═════ Выдержки из записей ═════

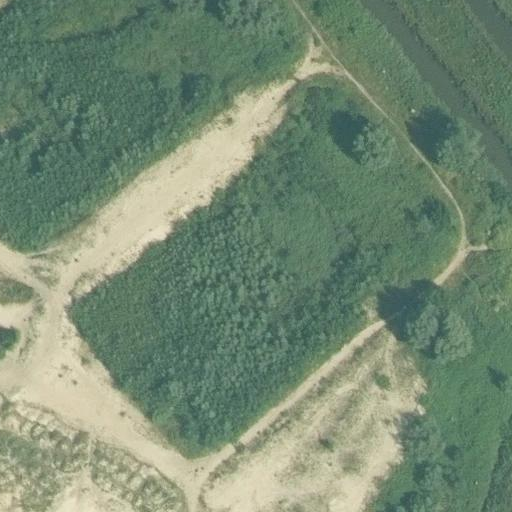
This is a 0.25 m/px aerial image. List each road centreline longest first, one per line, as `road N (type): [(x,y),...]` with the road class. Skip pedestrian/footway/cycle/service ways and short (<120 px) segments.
road 1 (unclassified): [(492,244),(195,495)]
road 2 (residential): [(335,56),(36,298)]
road 3 (residential): [(335,56),(492,244)]
road 4 (residential): [(58,325),(136,422)]
road 5 (residential): [(57,511),(68,484),(96,452),(136,422)]
road 6 (residential): [(58,325),(18,361),(0,426)]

═════

> [Задание]:
Перепишите все приведенные выше записи в виде CSV с двумя столбцами «вход» и «эталон», по одной строке на запись: в первом поле текст записи, во втором ответ к ней, каждое поле в кавычках, переносы строк заменены пробелами. Изображения в результат не включайте.

> [Правильный ответ]:
вход,эталон
"This is a 0.25 m/px aerial image. List each road centreline longest first, one per line, as `road N (type): [(x,y),...]` with the road class. Skip pedestrian/footway/cycle/service ways and short (<120 px) segments.","road 1 (unclassified): [(492,244),(195,495)] road 2 (residential): [(335,56),(36,298)] road 3 (residential): [(335,56),(492,244)] road 4 (residential): [(58,325),(136,422)] road 5 (residential): [(57,511),(68,484),(96,452),(136,422)] road 6 (residential): [(58,325),(18,361),(0,426)]"